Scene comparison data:
****************

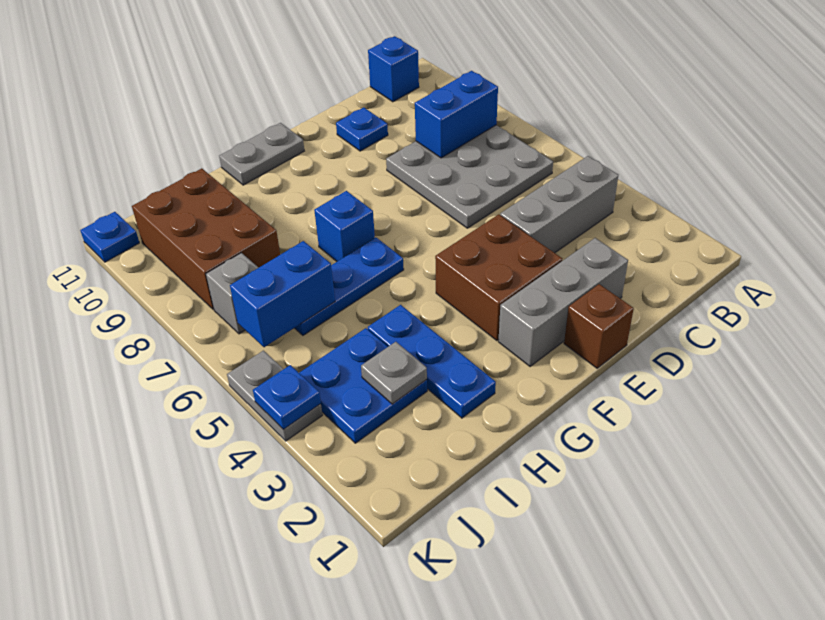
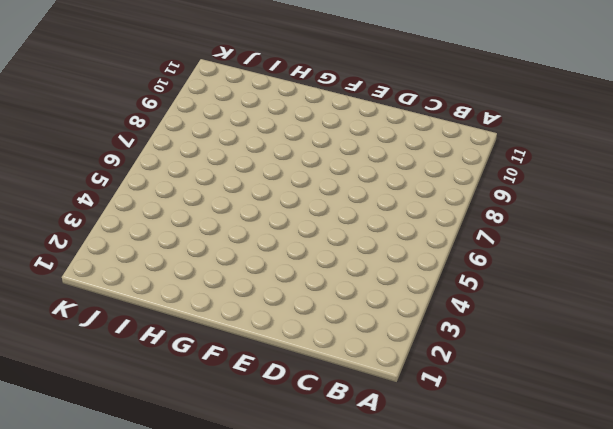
none -> grey brick B4:D4 level 1
none -> grey plate B6:D8 level 1
none -> blue brick B11 level 1

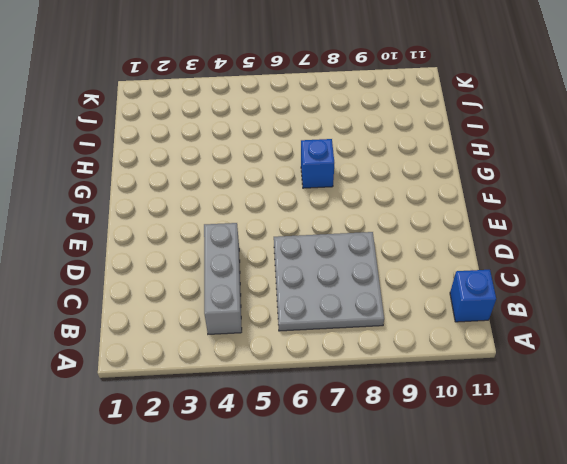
none -> grey brick D2:F2 level 1
none -> blue plate D10 level 1
none -> brown brick E1 level 1

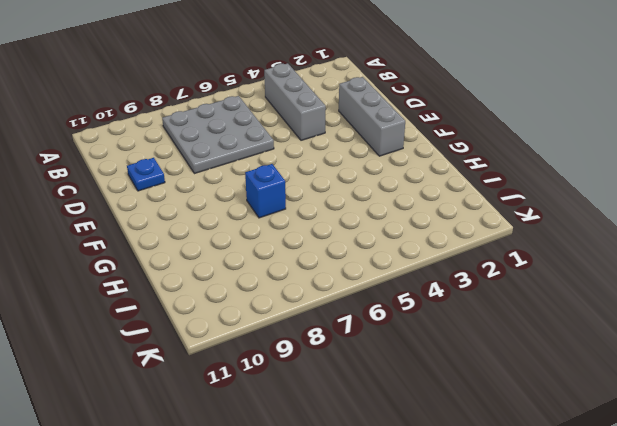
none -> blue brick B11 level 1
none -> brown brick E1 level 1
none -> brown brick E3:F4 level 1

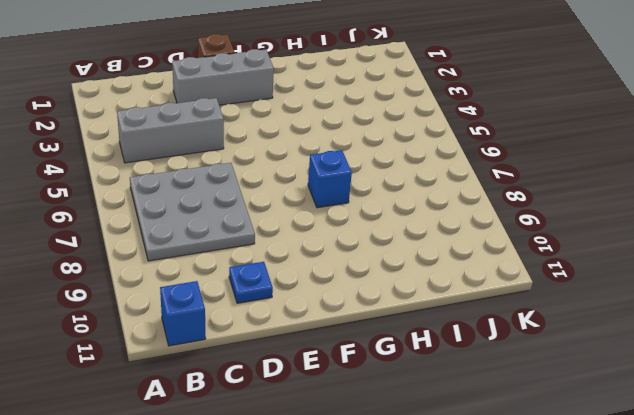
none -> brown brick E3:F4 level 1
none -> grey plate F11:G11 level 1
none -> blue plate G6:I6 level 1

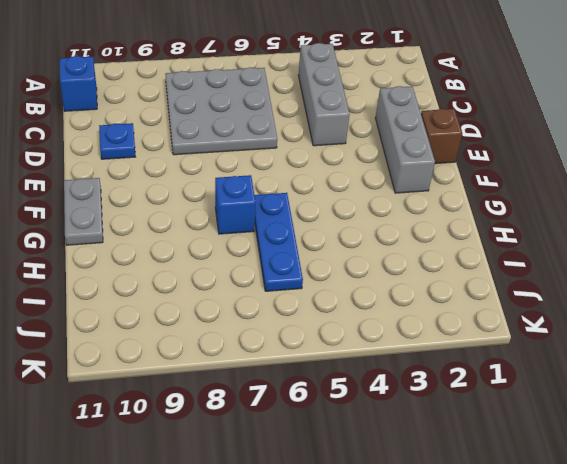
none -> brown brick E3:F4 level 1
none -> blue plate H2:H4 level 1
none -> blue plate I3:J4 level 1

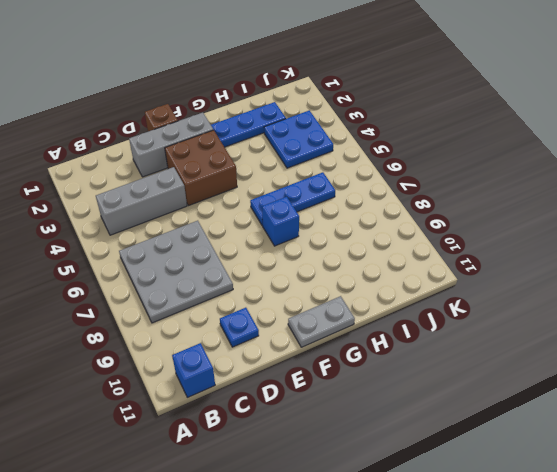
blue plate G2:I2 level 1 -> blue plate H2:H4 level 1
none -> brown brick I8:J10 level 1
none -> grey brick J7 level 1
none -> grey plate K4:K5 level 1

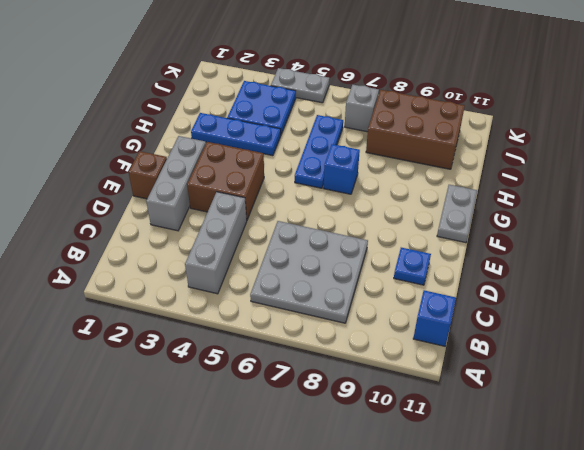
none -> blue plate K11 level 1
none -> blue brick B8:C8 level 2
none -> grey plate I3 level 2

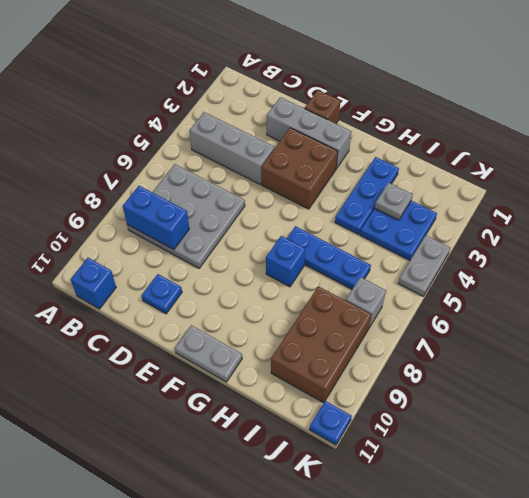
none -> blue brick I6:J6 level 2
none -> blue plate K4 level 2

****************

# What is required
Transcribe exactly the span of lines that opens with the line holding "none -> grey plate I3 level 2" and closes with the last line of the entries above. Omit pictures.

# Solution for this task
none -> grey plate I3 level 2

none -> blue brick I6:J6 level 2
none -> blue plate K4 level 2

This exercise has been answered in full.